Supplied records >>
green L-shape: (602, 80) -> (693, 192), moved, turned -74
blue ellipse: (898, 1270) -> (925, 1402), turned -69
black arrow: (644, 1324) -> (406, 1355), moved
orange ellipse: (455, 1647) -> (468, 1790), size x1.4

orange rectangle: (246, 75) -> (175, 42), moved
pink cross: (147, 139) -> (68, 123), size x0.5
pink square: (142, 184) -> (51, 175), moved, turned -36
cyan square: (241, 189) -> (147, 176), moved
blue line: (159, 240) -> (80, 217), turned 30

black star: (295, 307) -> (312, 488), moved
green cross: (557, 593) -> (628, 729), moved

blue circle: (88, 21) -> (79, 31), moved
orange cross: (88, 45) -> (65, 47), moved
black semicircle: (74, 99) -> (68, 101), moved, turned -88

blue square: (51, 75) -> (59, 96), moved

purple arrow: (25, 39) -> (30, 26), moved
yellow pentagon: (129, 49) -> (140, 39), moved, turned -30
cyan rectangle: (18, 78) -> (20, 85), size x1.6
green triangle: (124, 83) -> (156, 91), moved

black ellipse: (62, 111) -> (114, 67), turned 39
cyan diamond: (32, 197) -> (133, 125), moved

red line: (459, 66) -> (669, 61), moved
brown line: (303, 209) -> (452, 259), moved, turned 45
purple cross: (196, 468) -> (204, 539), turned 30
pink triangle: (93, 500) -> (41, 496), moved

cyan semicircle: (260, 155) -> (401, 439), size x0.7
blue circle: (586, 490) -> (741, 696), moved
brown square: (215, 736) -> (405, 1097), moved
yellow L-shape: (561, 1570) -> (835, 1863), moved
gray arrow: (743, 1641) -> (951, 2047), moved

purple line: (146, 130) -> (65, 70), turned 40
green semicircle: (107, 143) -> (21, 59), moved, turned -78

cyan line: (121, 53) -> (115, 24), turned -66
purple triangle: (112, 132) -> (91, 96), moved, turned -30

What the task asks >>
Write out, exactly as given, the line containing "green triangle: (124, 83) -> (156, 91), moved" and every line after it to the end of the records. Include nothing else.

Exercise solution >>
green triangle: (124, 83) -> (156, 91), moved

black ellipse: (62, 111) -> (114, 67), turned 39
cyan diamond: (32, 197) -> (133, 125), moved

red line: (459, 66) -> (669, 61), moved
brown line: (303, 209) -> (452, 259), moved, turned 45
purple cross: (196, 468) -> (204, 539), turned 30
pink triangle: (93, 500) -> (41, 496), moved

cyan semicircle: (260, 155) -> (401, 439), size x0.7
blue circle: (586, 490) -> (741, 696), moved
brown square: (215, 736) -> (405, 1097), moved
yellow L-shape: (561, 1570) -> (835, 1863), moved
gray arrow: (743, 1641) -> (951, 2047), moved

purple line: (146, 130) -> (65, 70), turned 40
green semicircle: (107, 143) -> (21, 59), moved, turned -78

cyan line: (121, 53) -> (115, 24), turned -66
purple triangle: (112, 132) -> (91, 96), moved, turned -30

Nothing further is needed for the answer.